About this task - Lines containing the word "diode" are the ones to copy from the records below.

[Modification records]
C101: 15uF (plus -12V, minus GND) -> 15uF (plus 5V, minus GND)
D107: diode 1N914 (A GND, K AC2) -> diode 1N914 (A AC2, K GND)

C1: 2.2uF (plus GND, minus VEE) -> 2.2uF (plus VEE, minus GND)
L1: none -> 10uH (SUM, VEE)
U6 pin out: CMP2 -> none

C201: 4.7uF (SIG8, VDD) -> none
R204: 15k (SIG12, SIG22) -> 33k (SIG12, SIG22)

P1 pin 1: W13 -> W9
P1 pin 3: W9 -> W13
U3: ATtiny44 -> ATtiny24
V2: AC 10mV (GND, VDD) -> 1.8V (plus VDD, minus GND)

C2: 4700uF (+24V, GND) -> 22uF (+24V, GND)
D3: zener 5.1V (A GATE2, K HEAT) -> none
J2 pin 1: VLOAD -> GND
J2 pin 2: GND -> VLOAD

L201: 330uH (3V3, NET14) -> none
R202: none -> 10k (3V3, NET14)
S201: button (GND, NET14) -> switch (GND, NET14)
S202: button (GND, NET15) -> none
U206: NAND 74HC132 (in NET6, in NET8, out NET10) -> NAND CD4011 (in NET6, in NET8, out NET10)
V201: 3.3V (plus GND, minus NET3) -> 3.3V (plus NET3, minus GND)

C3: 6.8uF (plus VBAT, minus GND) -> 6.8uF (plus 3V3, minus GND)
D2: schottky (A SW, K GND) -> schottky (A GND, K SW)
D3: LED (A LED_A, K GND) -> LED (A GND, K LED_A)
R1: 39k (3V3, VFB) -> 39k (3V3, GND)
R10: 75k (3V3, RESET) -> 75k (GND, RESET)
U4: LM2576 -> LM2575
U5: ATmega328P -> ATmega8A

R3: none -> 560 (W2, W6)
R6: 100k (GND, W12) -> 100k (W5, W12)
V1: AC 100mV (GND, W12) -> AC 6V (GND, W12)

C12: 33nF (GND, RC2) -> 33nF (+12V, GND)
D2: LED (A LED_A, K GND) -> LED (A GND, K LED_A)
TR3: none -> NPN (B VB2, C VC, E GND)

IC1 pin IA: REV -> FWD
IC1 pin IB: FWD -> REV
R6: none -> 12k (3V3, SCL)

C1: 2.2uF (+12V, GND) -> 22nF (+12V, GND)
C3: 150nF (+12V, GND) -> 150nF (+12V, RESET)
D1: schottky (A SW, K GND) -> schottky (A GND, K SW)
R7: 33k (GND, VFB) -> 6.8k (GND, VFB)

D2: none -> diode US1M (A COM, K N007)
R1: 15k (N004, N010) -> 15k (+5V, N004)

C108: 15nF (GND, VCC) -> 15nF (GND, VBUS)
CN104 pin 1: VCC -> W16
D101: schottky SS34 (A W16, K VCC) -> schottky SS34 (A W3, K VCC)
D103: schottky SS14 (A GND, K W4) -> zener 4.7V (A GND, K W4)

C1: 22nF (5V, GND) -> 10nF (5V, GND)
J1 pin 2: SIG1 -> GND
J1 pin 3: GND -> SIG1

Completed task -
D107: diode 1N914 (A GND, K AC2) -> diode 1N914 (A AC2, K GND)
D2: none -> diode US1M (A COM, K N007)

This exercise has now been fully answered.